= Beginning of Section =

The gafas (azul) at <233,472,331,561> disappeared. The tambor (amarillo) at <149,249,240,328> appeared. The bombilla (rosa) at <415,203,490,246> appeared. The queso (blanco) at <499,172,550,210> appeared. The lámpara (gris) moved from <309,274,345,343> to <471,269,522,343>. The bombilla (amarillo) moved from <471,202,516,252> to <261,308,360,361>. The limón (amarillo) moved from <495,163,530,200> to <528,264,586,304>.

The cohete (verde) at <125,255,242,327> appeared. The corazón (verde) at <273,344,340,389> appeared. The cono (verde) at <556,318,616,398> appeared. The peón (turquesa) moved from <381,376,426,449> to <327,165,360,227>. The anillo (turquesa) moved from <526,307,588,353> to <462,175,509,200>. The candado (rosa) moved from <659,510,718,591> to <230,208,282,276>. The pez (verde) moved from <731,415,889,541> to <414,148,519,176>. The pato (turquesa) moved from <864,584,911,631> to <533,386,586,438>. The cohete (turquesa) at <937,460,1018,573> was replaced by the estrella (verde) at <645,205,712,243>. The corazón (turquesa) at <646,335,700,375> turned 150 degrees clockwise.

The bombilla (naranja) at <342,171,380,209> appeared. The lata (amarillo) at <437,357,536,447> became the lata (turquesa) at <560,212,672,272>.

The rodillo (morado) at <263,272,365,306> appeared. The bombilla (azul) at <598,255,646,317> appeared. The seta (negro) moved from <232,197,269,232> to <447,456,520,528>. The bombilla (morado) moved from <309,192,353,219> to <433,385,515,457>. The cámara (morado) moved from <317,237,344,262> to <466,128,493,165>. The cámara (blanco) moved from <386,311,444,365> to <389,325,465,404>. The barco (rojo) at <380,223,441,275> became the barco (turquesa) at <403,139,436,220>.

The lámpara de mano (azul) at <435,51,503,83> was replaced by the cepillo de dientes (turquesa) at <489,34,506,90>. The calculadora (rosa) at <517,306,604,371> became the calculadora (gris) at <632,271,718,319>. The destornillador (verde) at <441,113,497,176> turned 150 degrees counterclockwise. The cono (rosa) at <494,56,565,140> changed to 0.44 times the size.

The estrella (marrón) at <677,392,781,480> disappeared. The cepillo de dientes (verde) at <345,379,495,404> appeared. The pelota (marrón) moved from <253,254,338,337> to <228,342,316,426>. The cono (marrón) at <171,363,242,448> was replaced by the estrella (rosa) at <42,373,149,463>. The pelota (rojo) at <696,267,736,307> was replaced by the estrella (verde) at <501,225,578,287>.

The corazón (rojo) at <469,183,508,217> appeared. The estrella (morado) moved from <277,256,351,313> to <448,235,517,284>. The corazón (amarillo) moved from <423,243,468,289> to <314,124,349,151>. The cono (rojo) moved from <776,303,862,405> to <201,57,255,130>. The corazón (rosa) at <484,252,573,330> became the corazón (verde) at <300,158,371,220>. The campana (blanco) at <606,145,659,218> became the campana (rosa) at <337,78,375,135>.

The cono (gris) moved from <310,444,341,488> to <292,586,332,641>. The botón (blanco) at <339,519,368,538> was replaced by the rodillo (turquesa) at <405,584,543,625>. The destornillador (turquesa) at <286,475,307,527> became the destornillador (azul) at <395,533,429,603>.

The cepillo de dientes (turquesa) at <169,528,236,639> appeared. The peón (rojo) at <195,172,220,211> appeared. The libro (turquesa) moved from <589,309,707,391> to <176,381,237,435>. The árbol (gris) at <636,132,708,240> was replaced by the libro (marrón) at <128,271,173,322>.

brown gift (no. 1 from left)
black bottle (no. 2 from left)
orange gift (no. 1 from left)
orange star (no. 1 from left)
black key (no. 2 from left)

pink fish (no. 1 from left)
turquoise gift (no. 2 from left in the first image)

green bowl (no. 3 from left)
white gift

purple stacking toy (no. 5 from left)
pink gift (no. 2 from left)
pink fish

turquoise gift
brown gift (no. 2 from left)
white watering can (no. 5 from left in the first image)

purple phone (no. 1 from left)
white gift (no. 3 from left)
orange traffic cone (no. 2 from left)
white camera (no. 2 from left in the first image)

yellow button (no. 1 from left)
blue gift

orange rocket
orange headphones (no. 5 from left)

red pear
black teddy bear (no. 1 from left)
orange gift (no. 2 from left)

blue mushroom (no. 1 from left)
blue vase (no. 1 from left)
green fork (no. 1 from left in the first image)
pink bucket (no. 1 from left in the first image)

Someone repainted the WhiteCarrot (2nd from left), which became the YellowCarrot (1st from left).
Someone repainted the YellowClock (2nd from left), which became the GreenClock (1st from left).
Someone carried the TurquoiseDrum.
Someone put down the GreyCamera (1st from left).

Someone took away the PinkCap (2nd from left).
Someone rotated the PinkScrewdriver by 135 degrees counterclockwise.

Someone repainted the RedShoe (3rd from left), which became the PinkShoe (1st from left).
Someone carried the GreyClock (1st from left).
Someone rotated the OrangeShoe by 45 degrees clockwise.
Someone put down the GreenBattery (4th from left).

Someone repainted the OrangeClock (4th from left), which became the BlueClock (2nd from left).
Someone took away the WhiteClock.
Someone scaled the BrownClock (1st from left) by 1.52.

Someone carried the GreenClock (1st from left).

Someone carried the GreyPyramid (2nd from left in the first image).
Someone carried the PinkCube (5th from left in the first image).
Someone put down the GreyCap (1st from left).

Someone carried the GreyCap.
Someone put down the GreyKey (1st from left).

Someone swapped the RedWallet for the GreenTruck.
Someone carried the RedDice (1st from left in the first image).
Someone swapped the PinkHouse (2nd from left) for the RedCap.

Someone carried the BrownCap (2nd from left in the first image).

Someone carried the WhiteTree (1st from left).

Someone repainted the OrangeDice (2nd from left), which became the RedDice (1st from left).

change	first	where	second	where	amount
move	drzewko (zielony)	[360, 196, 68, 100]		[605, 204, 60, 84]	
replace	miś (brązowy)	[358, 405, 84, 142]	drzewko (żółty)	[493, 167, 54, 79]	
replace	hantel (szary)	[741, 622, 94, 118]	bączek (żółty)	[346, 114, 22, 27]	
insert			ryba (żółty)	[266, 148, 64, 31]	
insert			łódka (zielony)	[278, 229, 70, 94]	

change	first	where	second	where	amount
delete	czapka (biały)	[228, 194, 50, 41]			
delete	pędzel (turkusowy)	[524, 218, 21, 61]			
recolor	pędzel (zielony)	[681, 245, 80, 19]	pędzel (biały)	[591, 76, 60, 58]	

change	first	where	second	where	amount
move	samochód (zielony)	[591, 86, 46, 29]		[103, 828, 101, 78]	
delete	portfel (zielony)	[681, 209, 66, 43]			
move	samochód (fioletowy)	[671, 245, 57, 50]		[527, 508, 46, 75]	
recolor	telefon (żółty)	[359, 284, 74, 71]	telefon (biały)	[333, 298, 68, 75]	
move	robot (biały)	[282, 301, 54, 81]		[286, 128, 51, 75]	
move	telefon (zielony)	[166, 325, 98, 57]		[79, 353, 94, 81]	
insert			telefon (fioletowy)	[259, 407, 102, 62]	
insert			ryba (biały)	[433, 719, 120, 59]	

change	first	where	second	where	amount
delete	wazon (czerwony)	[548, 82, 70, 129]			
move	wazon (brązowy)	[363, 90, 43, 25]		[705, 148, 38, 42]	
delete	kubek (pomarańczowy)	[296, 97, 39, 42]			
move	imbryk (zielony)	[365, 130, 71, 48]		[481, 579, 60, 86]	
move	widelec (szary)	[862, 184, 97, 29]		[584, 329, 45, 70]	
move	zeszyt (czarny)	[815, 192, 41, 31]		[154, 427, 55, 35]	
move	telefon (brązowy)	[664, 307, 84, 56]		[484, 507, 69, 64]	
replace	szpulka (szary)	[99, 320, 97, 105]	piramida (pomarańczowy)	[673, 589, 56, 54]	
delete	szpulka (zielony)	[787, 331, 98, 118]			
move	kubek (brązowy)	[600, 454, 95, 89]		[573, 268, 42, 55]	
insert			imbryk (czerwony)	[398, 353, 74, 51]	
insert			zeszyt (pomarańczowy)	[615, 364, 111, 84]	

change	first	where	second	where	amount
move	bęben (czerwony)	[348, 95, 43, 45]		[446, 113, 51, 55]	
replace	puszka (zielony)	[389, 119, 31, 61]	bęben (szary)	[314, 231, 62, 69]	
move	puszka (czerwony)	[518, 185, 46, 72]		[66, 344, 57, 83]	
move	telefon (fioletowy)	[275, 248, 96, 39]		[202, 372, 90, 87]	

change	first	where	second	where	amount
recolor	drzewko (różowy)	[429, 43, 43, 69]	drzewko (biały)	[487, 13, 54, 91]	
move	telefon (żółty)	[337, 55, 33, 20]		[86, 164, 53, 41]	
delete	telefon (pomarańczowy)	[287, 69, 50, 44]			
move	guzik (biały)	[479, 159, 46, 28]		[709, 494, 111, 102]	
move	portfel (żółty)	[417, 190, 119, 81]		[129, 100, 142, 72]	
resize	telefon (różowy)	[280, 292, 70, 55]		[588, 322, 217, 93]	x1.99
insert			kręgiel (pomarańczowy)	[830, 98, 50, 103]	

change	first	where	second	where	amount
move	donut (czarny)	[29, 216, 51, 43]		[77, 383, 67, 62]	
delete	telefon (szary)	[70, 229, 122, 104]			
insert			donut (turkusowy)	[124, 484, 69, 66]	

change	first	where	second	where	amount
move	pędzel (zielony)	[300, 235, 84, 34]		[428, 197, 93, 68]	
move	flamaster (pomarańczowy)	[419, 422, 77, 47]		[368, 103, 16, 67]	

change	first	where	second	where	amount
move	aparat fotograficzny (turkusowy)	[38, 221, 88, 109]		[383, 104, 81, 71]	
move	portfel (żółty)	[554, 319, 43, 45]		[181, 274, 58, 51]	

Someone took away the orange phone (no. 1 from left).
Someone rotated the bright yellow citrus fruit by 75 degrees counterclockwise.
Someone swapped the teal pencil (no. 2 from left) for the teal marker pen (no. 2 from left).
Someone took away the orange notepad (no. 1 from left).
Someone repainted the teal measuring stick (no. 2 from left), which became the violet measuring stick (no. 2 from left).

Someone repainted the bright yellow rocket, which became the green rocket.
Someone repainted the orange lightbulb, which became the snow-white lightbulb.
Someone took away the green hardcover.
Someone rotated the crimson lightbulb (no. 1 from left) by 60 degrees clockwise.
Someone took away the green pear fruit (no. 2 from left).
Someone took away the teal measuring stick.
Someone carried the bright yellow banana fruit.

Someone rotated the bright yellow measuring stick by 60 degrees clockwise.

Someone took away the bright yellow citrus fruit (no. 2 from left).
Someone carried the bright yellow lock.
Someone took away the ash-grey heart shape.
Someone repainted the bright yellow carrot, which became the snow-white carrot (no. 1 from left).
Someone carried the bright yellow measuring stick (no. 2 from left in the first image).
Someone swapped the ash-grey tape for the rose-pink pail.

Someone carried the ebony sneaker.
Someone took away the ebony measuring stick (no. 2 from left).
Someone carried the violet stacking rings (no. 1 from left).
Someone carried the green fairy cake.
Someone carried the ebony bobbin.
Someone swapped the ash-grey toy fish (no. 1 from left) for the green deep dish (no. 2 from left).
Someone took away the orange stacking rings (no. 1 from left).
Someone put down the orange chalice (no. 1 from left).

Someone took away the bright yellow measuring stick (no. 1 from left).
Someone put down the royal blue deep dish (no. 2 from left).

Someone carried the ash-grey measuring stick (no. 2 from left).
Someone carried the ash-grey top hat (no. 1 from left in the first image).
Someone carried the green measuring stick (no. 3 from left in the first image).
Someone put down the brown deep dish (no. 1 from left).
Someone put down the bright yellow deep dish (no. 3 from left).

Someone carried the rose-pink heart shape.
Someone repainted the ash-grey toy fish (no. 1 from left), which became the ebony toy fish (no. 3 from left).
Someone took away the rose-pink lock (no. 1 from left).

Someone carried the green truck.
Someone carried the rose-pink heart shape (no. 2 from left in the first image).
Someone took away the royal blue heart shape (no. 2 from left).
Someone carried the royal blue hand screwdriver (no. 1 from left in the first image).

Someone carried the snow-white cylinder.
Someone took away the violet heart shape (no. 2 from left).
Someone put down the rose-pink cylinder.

= End of Section =

Requirement
Please copy, exactly as written, every line in the listing above from the line with "Someone took away the orange phone" up to and including the line with "Someone took away the orange notepad".

Answer to the problem
Someone took away the orange phone (no. 1 from left).
Someone rotated the bright yellow citrus fruit by 75 degrees counterclockwise.
Someone swapped the teal pencil (no. 2 from left) for the teal marker pen (no. 2 from left).
Someone took away the orange notepad (no. 1 from left).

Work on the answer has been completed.